- _PROBLEM DETAILS_: Print the entries below again exactly as they stand, but skip any picture.

Coordinate-based object records
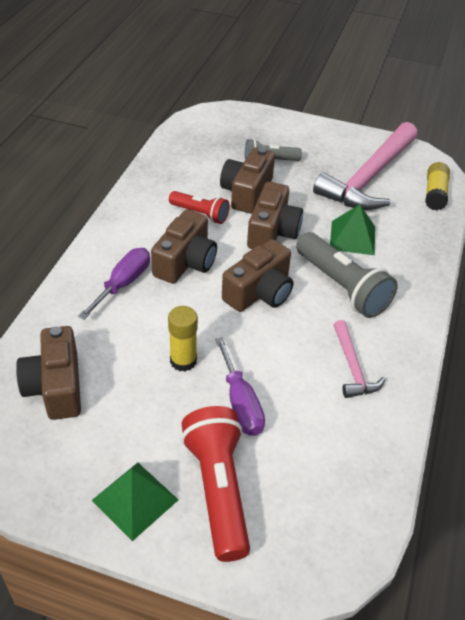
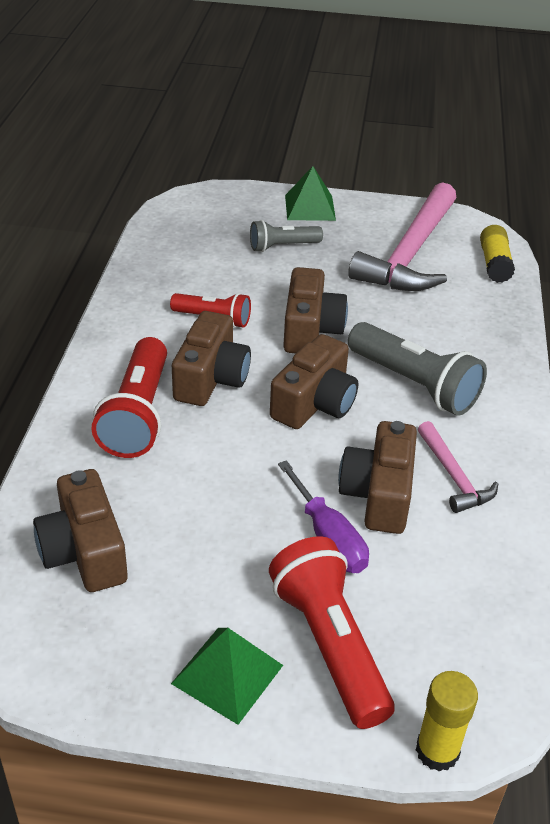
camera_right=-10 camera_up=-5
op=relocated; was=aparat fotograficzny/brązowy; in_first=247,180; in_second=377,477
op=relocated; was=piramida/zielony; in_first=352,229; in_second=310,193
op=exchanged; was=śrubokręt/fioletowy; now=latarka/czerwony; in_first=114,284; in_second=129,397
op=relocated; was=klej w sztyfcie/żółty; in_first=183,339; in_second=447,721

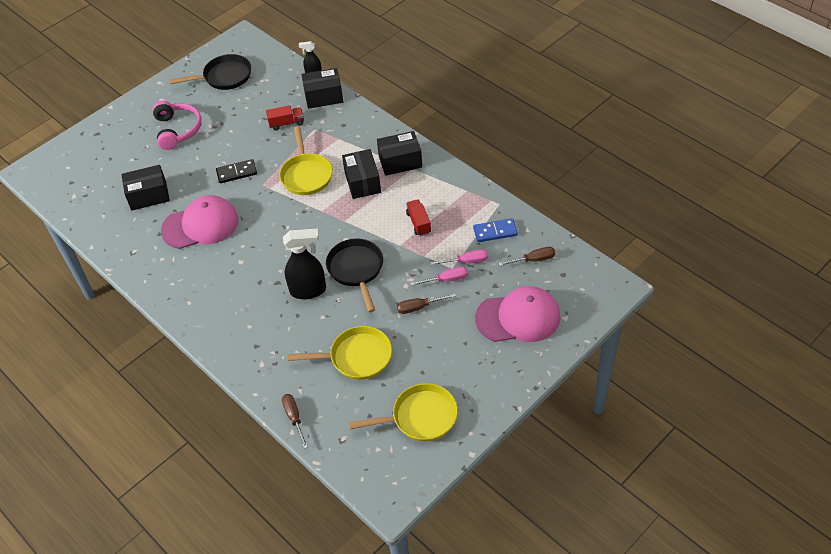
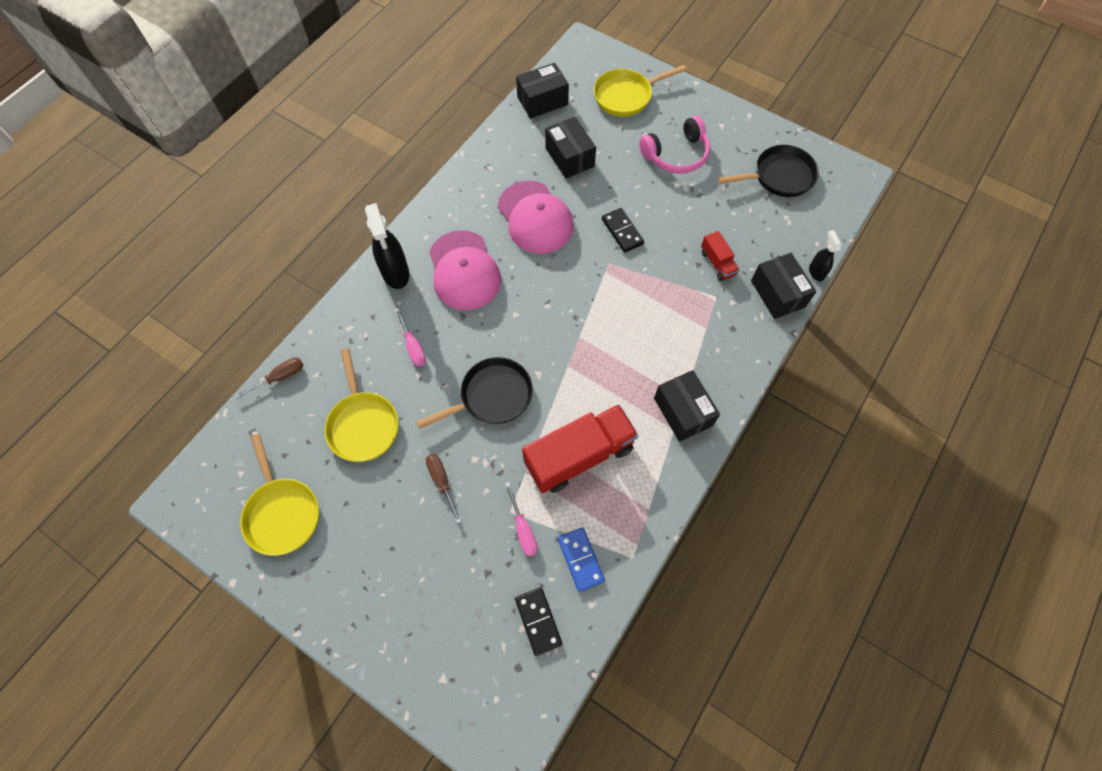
camera_right=75 camera_up=15
op=spun; was=patelnia/czarny; in_first=210,72; in_second=768,171; clockwise=-75
op=relocated; was=patelnia/żółty; in_first=306,160; in_second=640,91
op=relocated; was=pudełko/czarny; in_first=361,174; in_second=542,91
op=size; was=ciężarówka/czerwony; in_first=418,217; in_second=580,448; ratio=2.1
op=relocated; was=spryskiwacz/czarny; in_first=304,263; in_second=387,246
op=exchanged; was=śrubokręt/brązowy; now=kostka domina/czarny; in_first=526,256; in_second=538,621
op=relocated; was=śrubokręt/różowy; in_first=439,276; in_second=410,337
op=relocated; was=czapka/różowy; in_first=517,314; in_second=465,270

- _ANSWER FOR THE TASK_:
camera_right=-10 camera_up=-5
op=relocated; was=aparat fotograficzny/brązowy; in_first=247,180; in_second=377,477
op=relocated; was=piramida/zielony; in_first=352,229; in_second=310,193
op=exchanged; was=śrubokręt/fioletowy; now=latarka/czerwony; in_first=114,284; in_second=129,397
op=relocated; was=klej w sztyfcie/żółty; in_first=183,339; in_second=447,721

camera_right=75 camera_up=15
op=spun; was=patelnia/czarny; in_first=210,72; in_second=768,171; clockwise=-75
op=relocated; was=patelnia/żółty; in_first=306,160; in_second=640,91
op=relocated; was=pudełko/czarny; in_first=361,174; in_second=542,91
op=size; was=ciężarówka/czerwony; in_first=418,217; in_second=580,448; ratio=2.1
op=relocated; was=spryskiwacz/czarny; in_first=304,263; in_second=387,246
op=exchanged; was=śrubokręt/brązowy; now=kostka domina/czarny; in_first=526,256; in_second=538,621
op=relocated; was=śrubokręt/różowy; in_first=439,276; in_second=410,337
op=relocated; was=czapka/różowy; in_first=517,314; in_second=465,270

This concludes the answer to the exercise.